*** Opening INFORMATION GIVEN ***

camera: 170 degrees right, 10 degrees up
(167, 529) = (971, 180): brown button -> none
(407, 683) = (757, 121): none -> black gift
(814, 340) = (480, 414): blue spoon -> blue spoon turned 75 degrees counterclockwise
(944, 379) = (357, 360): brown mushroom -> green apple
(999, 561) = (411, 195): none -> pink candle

*** Closing INFORMATION GIVEN ***
*** Opening INFORMATION GIVEN ***

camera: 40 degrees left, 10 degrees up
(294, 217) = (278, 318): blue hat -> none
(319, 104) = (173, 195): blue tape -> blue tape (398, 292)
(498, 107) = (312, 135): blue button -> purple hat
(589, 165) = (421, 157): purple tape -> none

*** Closing INFORMATION GIVEN ***
*** Opening INFORMATION GIVEN ***

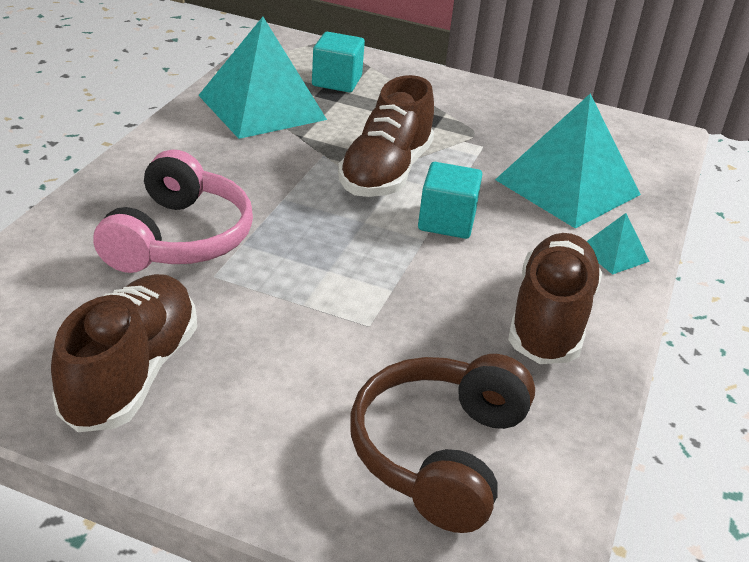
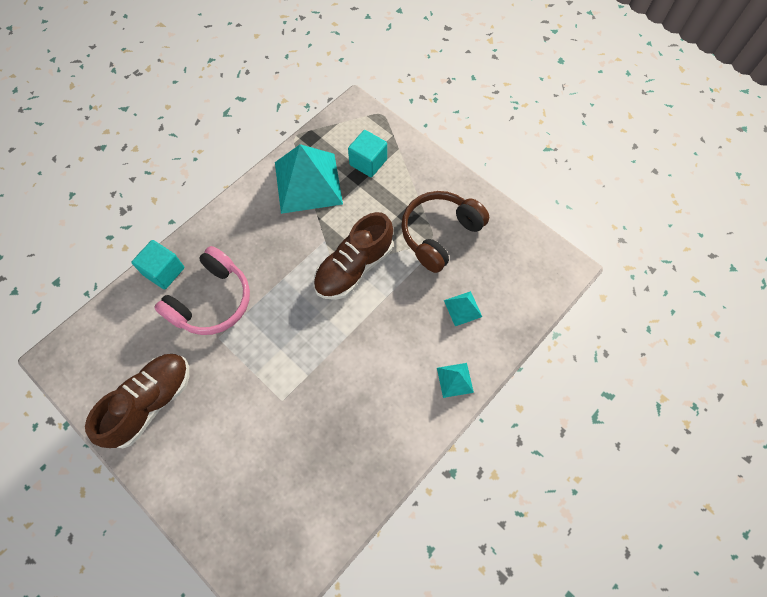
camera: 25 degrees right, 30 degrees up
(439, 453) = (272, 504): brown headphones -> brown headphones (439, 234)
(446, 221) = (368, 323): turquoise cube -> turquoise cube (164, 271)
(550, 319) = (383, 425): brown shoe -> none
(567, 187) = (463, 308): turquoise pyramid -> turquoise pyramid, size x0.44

*** Closing INFORMATION GIVEN ***

## [ASSIGNMENT]
In the listing above, find the line containing "camera: 170 degrees right, 10 degrees up" and the line containing "(999, 561) = (411, 195): none -> pink candle". Output them and every line between, exactly, and nothing else.

## [RESPONSE AREA]
camera: 170 degrees right, 10 degrees up
(167, 529) = (971, 180): brown button -> none
(407, 683) = (757, 121): none -> black gift
(814, 340) = (480, 414): blue spoon -> blue spoon turned 75 degrees counterclockwise
(944, 379) = (357, 360): brown mushroom -> green apple
(999, 561) = (411, 195): none -> pink candle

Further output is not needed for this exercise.